PROBLEM STATEMENT
Exactly the lines below from the line with "(537, 290) = (737, 218): turquoise" through the line with "(241, 351) = (377, 284): none" must make up the answer, both ends included and pictures left out.
SOURCE DATA below:
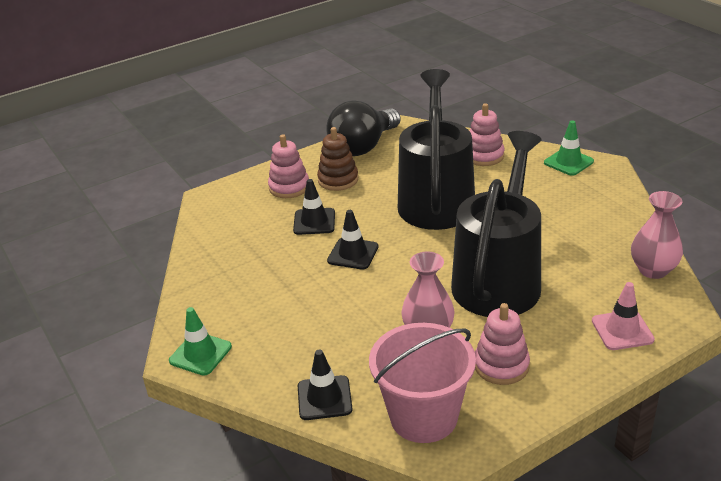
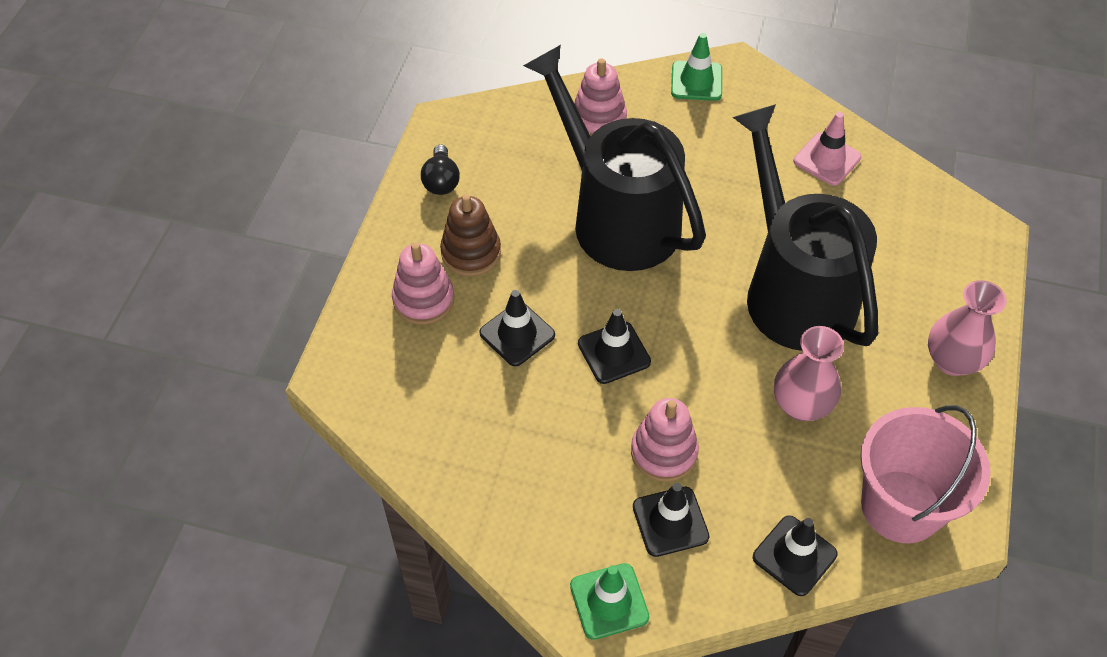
camera: 45 degrees left, 20 degrees up
(279, 340) = (670, 521): none -> black traffic cone
(363, 147) = (441, 181): black light bulb -> black light bulb, size x0.48
(501, 365) = (903, 397): pink stacking toy -> pink stacking toy (664, 452)
(622, 330) = (957, 283): pink traffic cone -> pink traffic cone (827, 159)
(653, 270) = (912, 189): pink vase -> pink vase (952, 361)

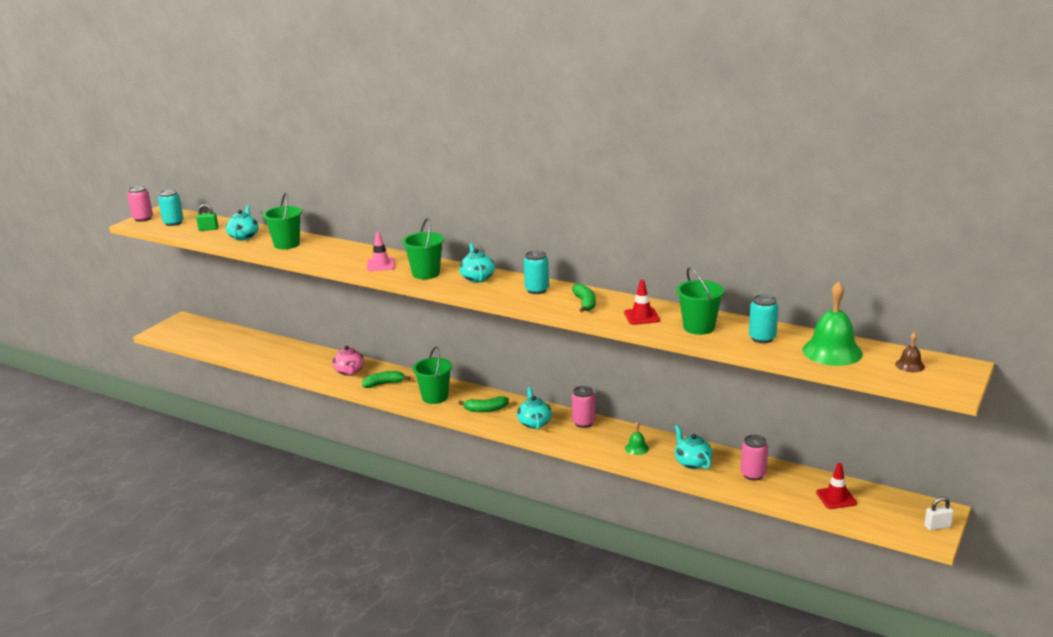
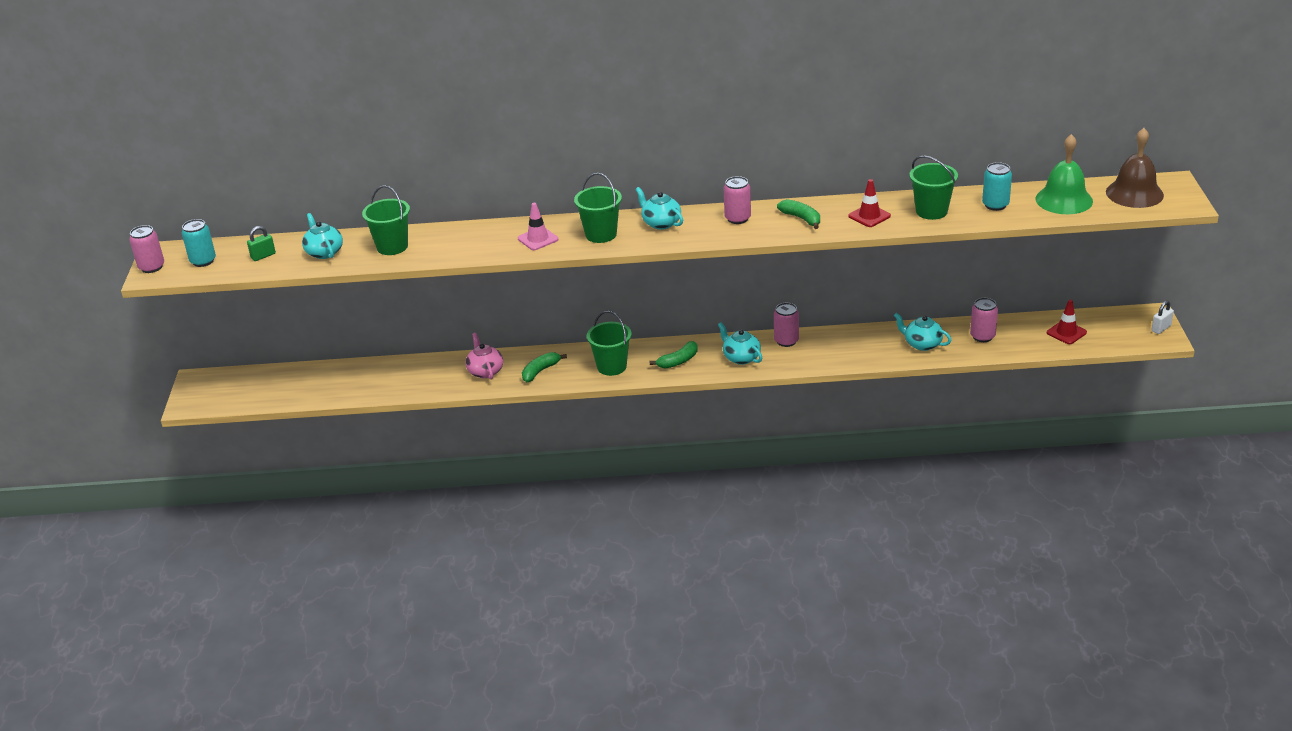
camera: 30 degrees left, 10 degrees up
(349, 372) = (485, 371): pink teapot -> pink teapot turned 150 degrees counterclockwise
(537, 290) = (737, 218): turquoise can -> pink can
(637, 448) = (861, 348): green bell -> none
(910, 365) = (1134, 193): brown bell -> brown bell, size x2.13

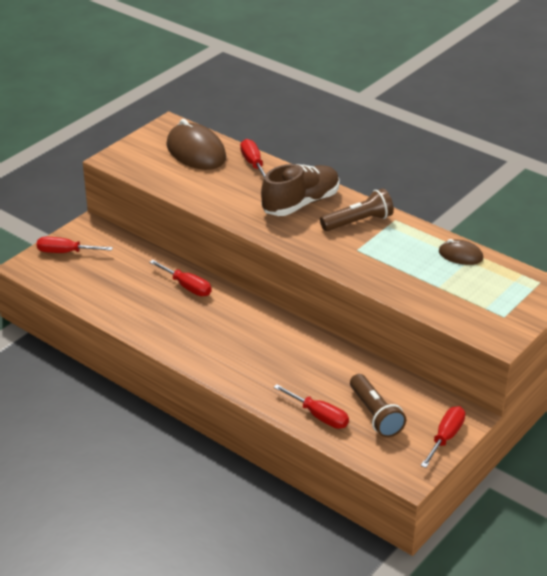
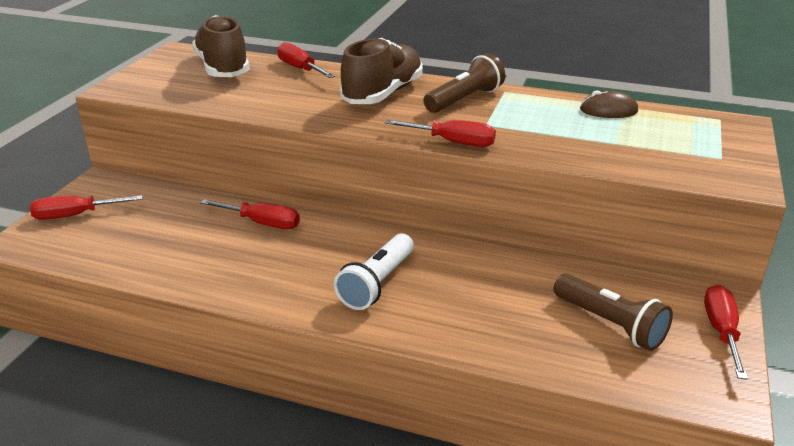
camera: 20 degrees left, 5 degrees down
(196, 152) = (223, 68): brown mouse -> brown shoe
(241, 351) = (377, 284): none -> white flashlight
(319, 416) = (539, 345): red screwdriver -> red screwdriver (452, 142)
End of SOURCE DATA.
RESULT OF THE EXERCISE
(537, 290) = (737, 218): turquoise can -> pink can
(637, 448) = (861, 348): green bell -> none
(910, 365) = (1134, 193): brown bell -> brown bell, size x2.13

camera: 20 degrees left, 5 degrees down
(196, 152) = (223, 68): brown mouse -> brown shoe
(241, 351) = (377, 284): none -> white flashlight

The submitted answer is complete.